Source material section start
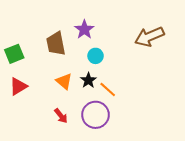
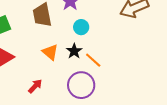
red arrow: (61, 116) -> (35, 86), moved, turned -98

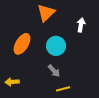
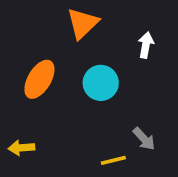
gray arrow: (54, 71) -> (144, 139), moved

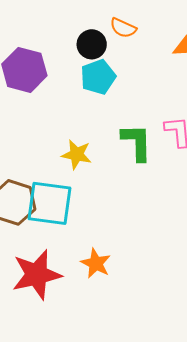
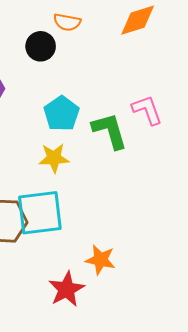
cyan pentagon: (98, 77) -> (62, 114), moved
red star: (37, 275) -> (67, 289), moved, size x0.7

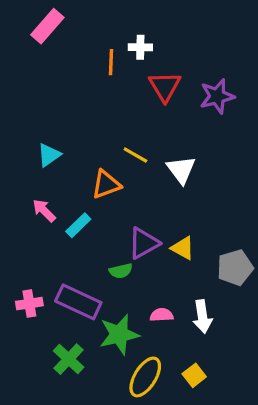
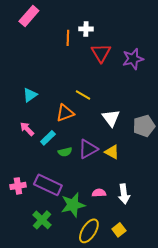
white triangle: (181, 170) -> (111, 118), moved
gray pentagon: (235, 268) -> (144, 126), moved
green semicircle: (121, 271) -> (65, 152), moved

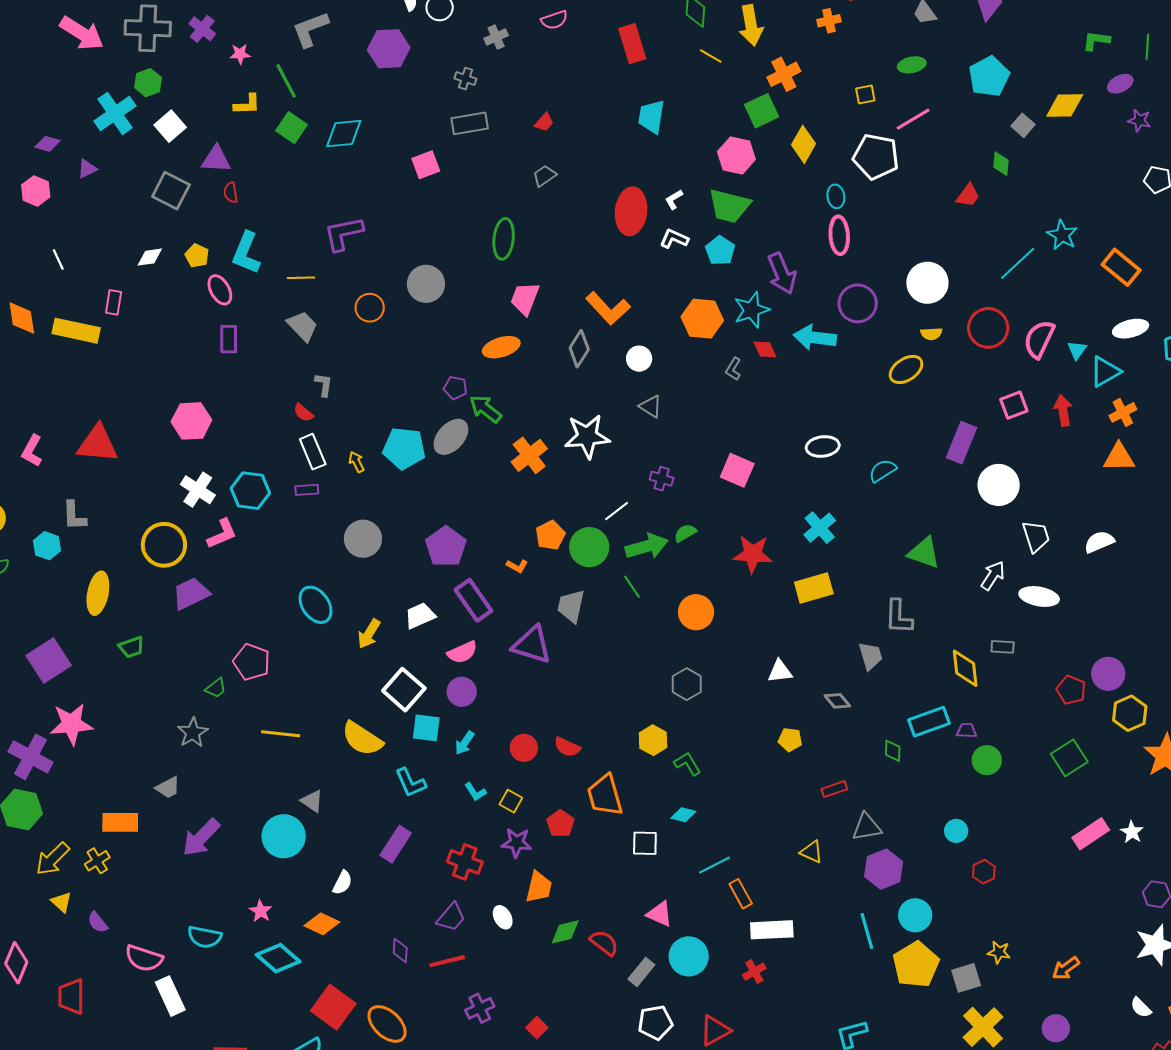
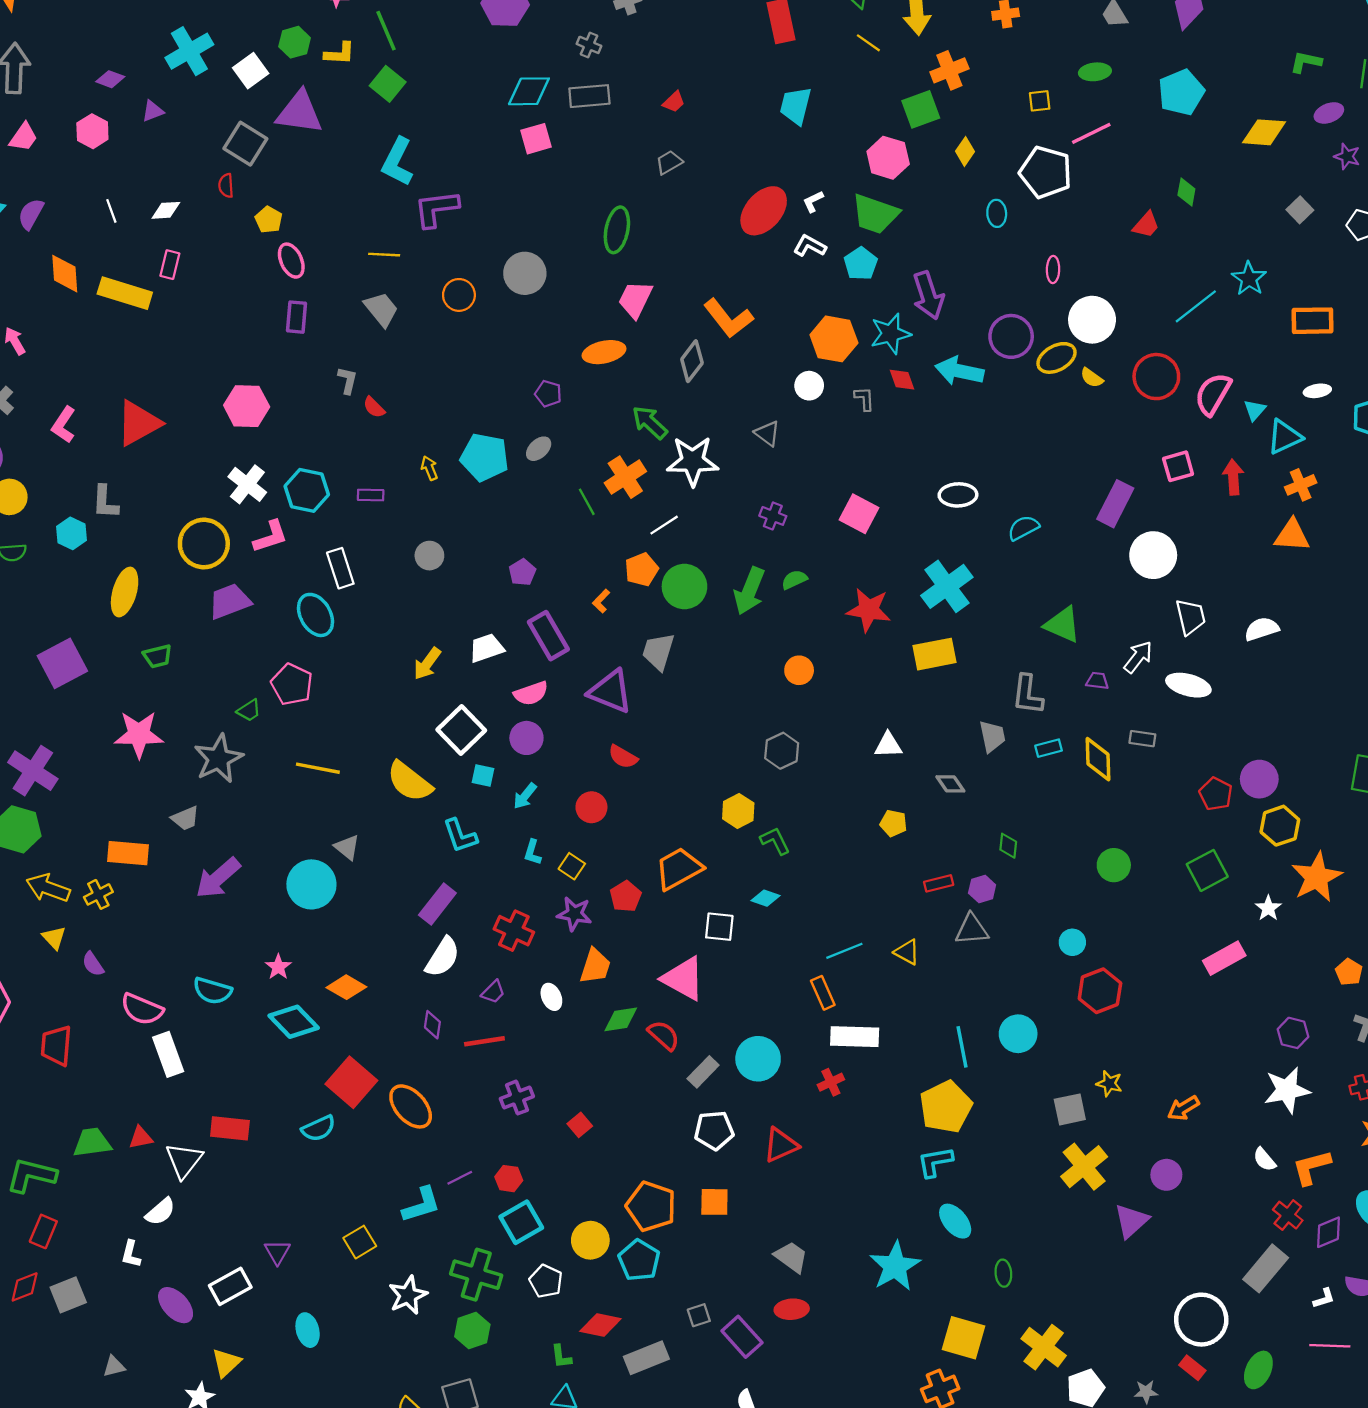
green hexagon: (148, 83) -> (295, 42), moved
gray square: (1023, 125) -> (1300, 210), moved
cyan diamond: (344, 134) -> (529, 91), moved
yellow diamond: (804, 144) -> (965, 151), size x0.7
purple triangle: (216, 159) -> (299, 112), size x1.4
red semicircle: (231, 192) -> (226, 186), moved
red ellipse: (631, 211) -> (764, 211), turned 30
pink ellipse: (839, 235) -> (1053, 269), moved, size x0.6
cyan L-shape: (246, 253) -> (397, 162), moved
white diamond: (150, 257) -> (166, 210), moved
orange rectangle: (1121, 267) -> (1312, 321), turned -45
white ellipse: (1131, 329) -> (1317, 391), size x0.7
yellow semicircle: (931, 334) -> (1092, 378), turned 35
white circle: (639, 359) -> (809, 386), moved
gray L-shape: (733, 369) -> (864, 399), turned 140
yellow ellipse: (906, 369) -> (1057, 358), moved
gray L-shape: (324, 385) -> (348, 380), moved
green arrow: (485, 409) -> (650, 422), moved
gray ellipse: (451, 437) -> (539, 449), size x0.6
red triangle: (98, 444) -> (138, 423), turned -39
white rectangle: (313, 452) -> (340, 568), moved
white line: (617, 511) -> (664, 525), moved
cyan cross: (820, 528) -> (947, 586), size x1.4
gray circle: (363, 539) -> (429, 556), size x0.7
green arrow: (647, 546) -> (749, 591), turned 123
purple pentagon: (446, 547) -> (522, 572), size x0.6
orange L-shape: (517, 566) -> (601, 601), turned 100
green line: (632, 587) -> (587, 502), moved
cyan ellipse: (315, 605) -> (316, 615), moved
orange circle: (696, 612) -> (799, 670), size x0.7
cyan rectangle: (929, 722) -> (1049, 748), moved, size x0.6
pink star: (71, 724) -> (139, 734), moved
cyan square: (426, 728) -> (483, 775), size x0.7
purple trapezoid: (967, 731) -> (1097, 681), moved
gray star: (193, 733) -> (219, 759), size x1.4
red semicircle: (567, 747) -> (623, 757), moved
cyan L-shape: (475, 792) -> (532, 852), turned 45
orange trapezoid: (605, 795) -> (679, 869), turned 72
white star: (1132, 832) -> (1268, 908), moved
yellow arrow: (53, 859) -> (48, 888), turned 60
cyan line: (715, 865) -> (844, 951), moved
purple hexagon: (884, 869) -> (982, 889), moved, size x0.6
red hexagon: (984, 872) -> (1100, 991), size x1.6
white semicircle: (342, 883) -> (443, 957), moved, size x1.5
pink triangle: (660, 914) -> (683, 979), moved, size x1.5
purple trapezoid: (451, 917) -> (493, 992), size x0.7
yellow pentagon: (916, 965) -> (946, 1107), moved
Source material section end
**What to do**. Search the entries above for the string "diamond". Copy each line in which it appears.

**Written response**.
cyan diamond: (344, 134) -> (529, 91), moved
yellow diamond: (804, 144) -> (965, 151), size x0.7
white diamond: (150, 257) -> (166, 210), moved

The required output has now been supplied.